(Shape state transition data)
»»
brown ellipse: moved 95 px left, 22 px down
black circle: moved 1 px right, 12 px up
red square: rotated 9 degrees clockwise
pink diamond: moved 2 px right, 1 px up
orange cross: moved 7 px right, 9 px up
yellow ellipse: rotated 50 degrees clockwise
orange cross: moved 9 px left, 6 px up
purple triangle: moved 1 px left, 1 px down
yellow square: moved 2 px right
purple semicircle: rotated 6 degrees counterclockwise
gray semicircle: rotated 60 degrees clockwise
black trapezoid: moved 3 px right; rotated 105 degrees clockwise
««
»»
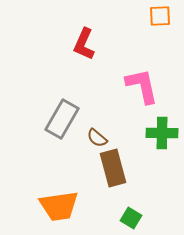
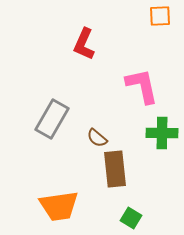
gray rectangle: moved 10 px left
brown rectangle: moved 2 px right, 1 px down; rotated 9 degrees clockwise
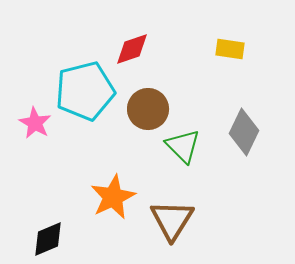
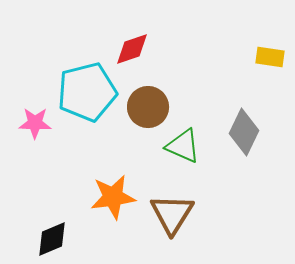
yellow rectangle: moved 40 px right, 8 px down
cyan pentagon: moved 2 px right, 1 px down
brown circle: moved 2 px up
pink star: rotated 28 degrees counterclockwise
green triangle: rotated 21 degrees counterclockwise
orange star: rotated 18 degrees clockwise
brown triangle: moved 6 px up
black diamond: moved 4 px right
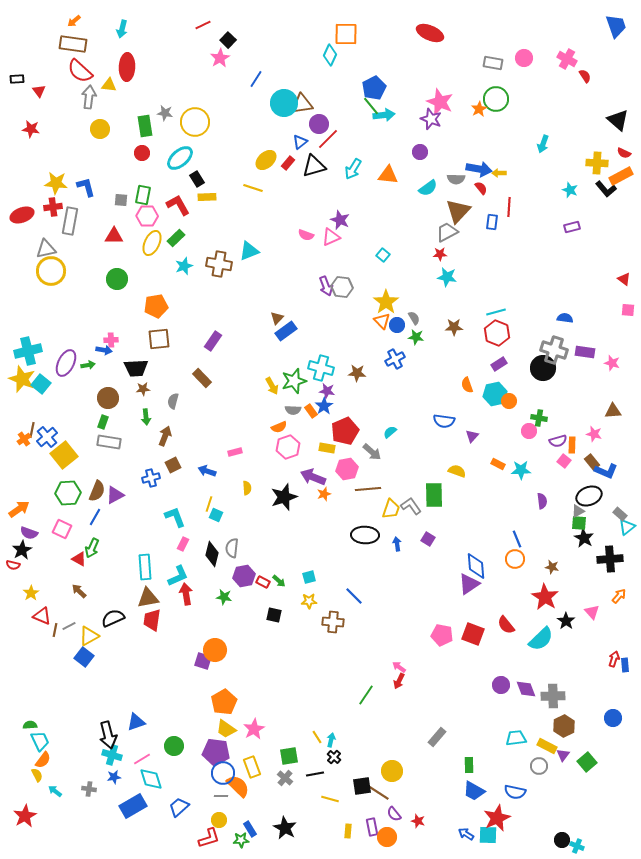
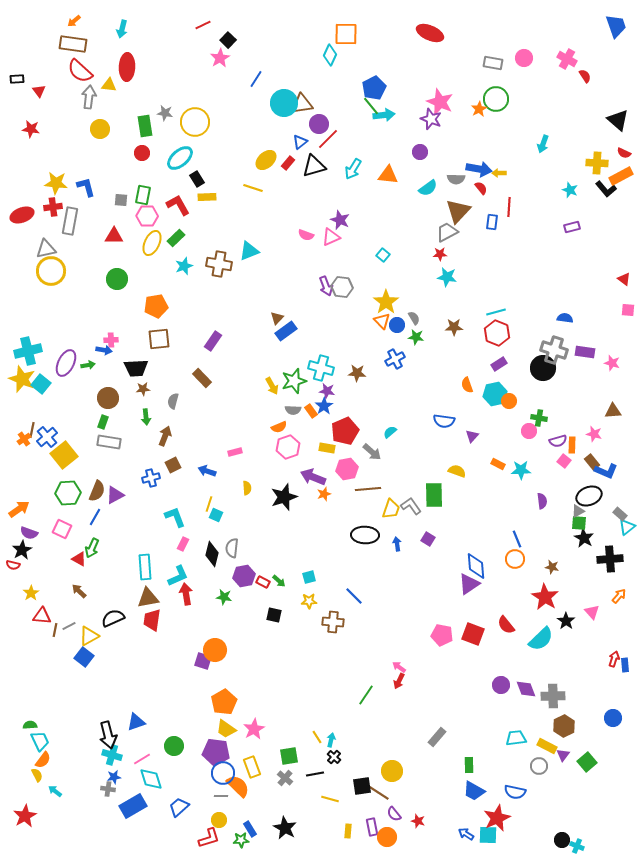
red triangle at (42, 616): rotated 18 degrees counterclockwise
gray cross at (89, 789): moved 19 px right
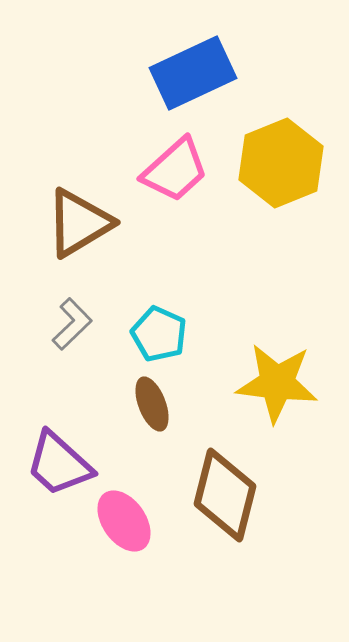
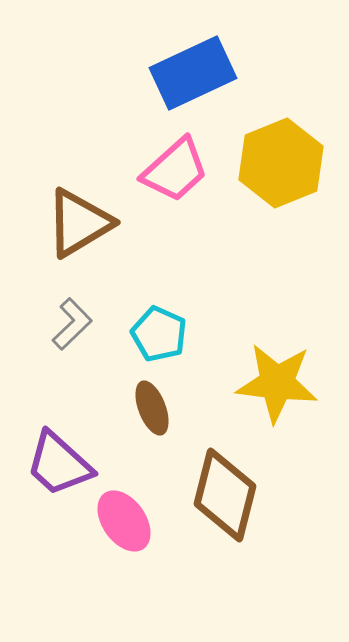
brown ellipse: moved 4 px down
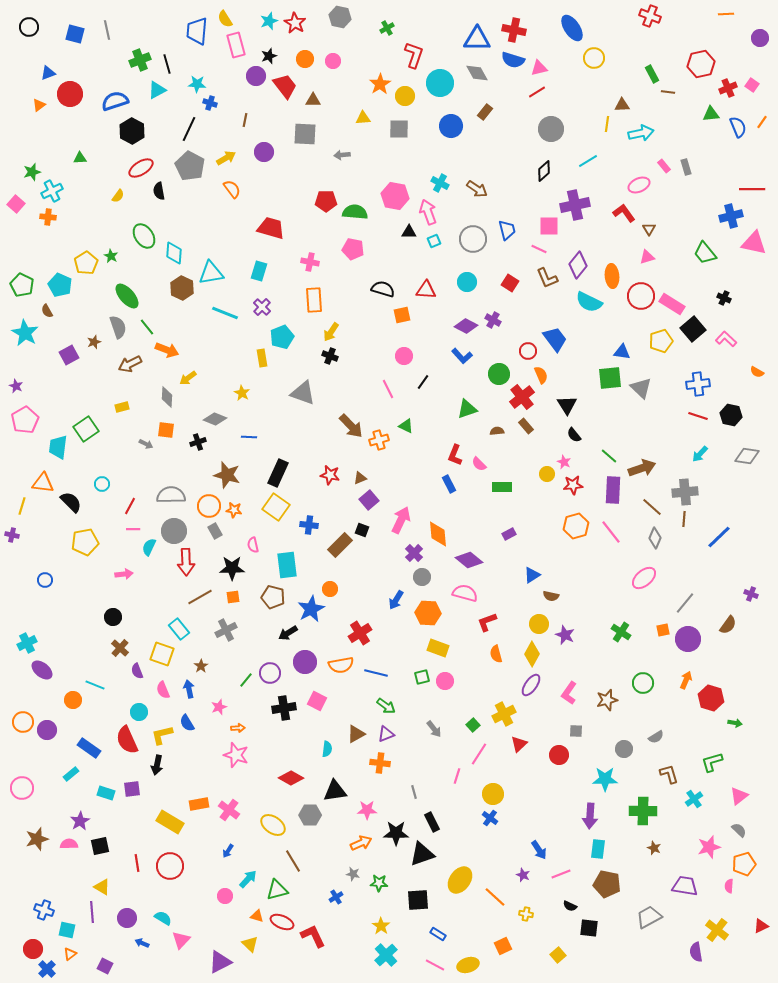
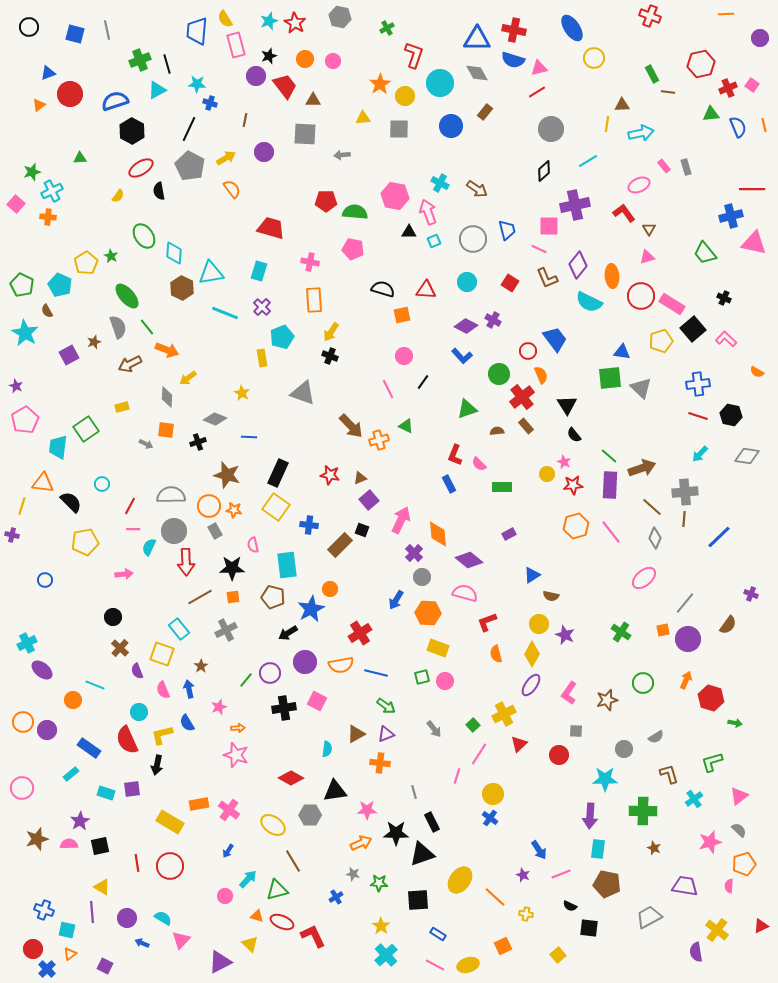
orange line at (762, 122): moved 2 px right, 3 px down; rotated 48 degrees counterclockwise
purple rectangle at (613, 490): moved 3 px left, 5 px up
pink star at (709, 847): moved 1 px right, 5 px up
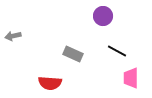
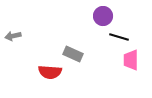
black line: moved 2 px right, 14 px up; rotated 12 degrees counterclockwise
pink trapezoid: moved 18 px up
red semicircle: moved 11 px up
««
REQUIRED WORK: Above are the records. Copy only the lines from the one with "brown rectangle: moved" through the one with "green triangle: rotated", exactly, with no pictures.

REPLY TO THE EXERCISE:
brown rectangle: moved 2 px right, 1 px down; rotated 9 degrees clockwise
yellow rectangle: moved 40 px right, 8 px down
cyan pentagon: moved 2 px right, 1 px down
brown circle: moved 2 px up
pink star: rotated 28 degrees counterclockwise
green triangle: rotated 21 degrees counterclockwise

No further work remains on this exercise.